Every line of the following records that includes "yellow" should be copied.

* _Records supplied_
=== Begin Enclosure ===
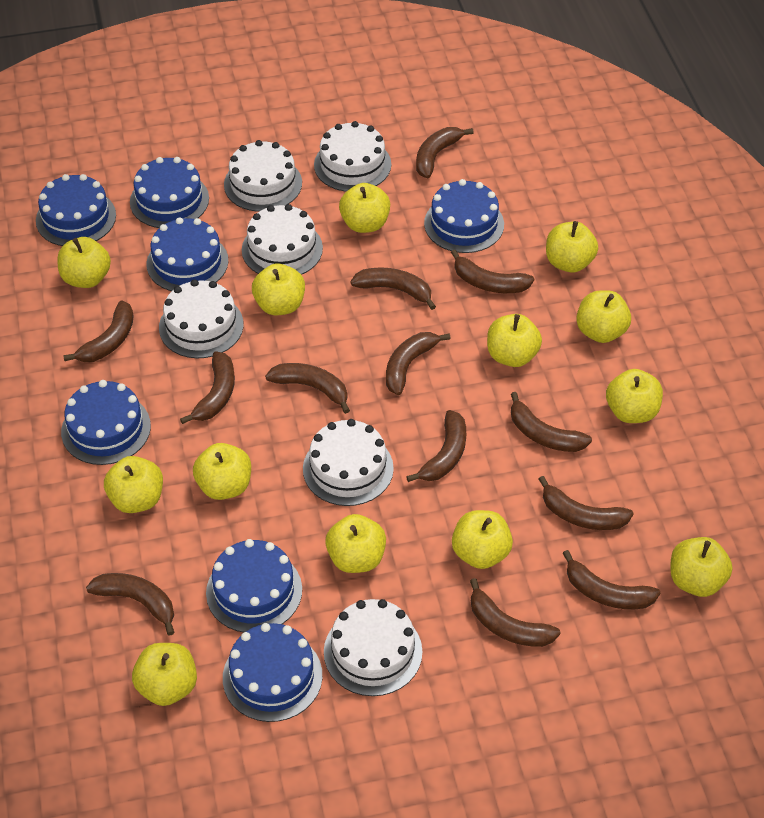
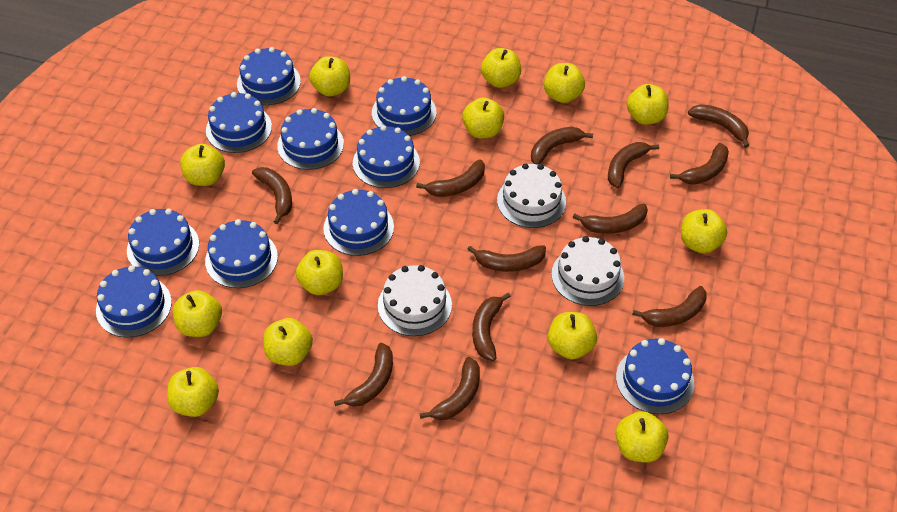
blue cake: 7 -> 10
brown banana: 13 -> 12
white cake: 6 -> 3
=== End Enclosure ===
=== Begin Enclosure ===
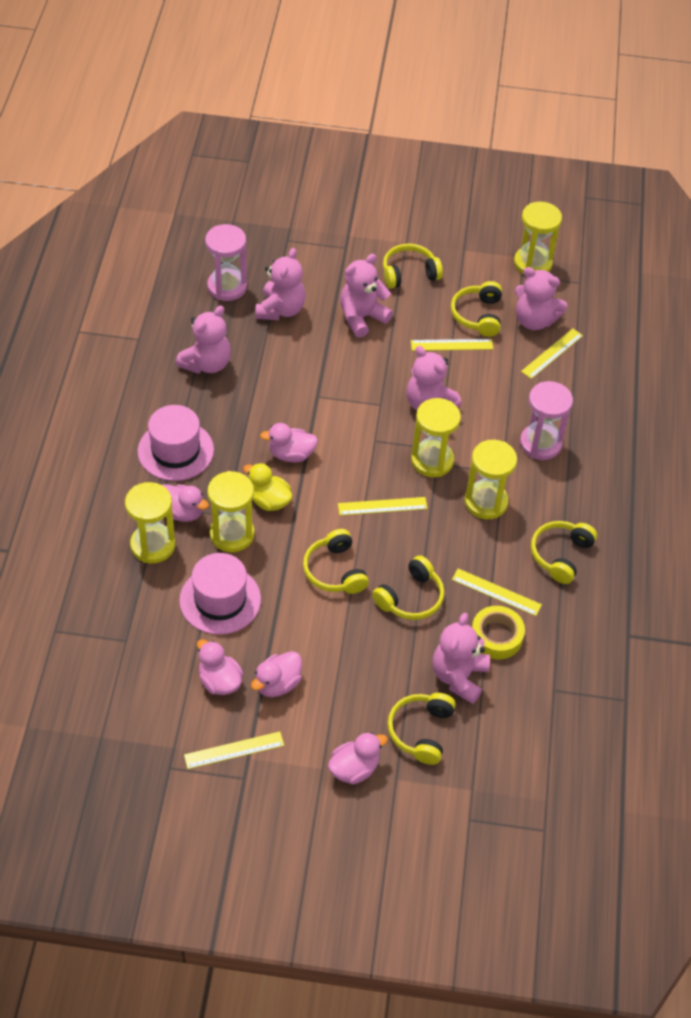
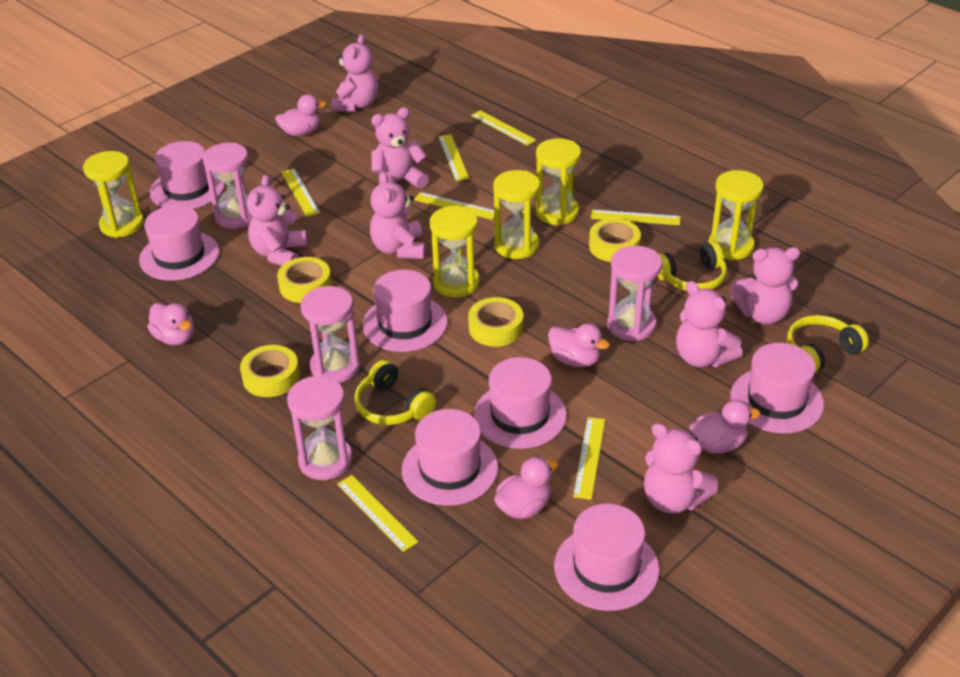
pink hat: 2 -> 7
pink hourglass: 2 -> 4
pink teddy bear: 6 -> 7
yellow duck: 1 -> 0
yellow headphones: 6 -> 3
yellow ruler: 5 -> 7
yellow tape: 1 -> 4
=== End Enclosure ===
* _Task response_
yellow duck: 1 -> 0
yellow headphones: 6 -> 3
yellow ruler: 5 -> 7
yellow tape: 1 -> 4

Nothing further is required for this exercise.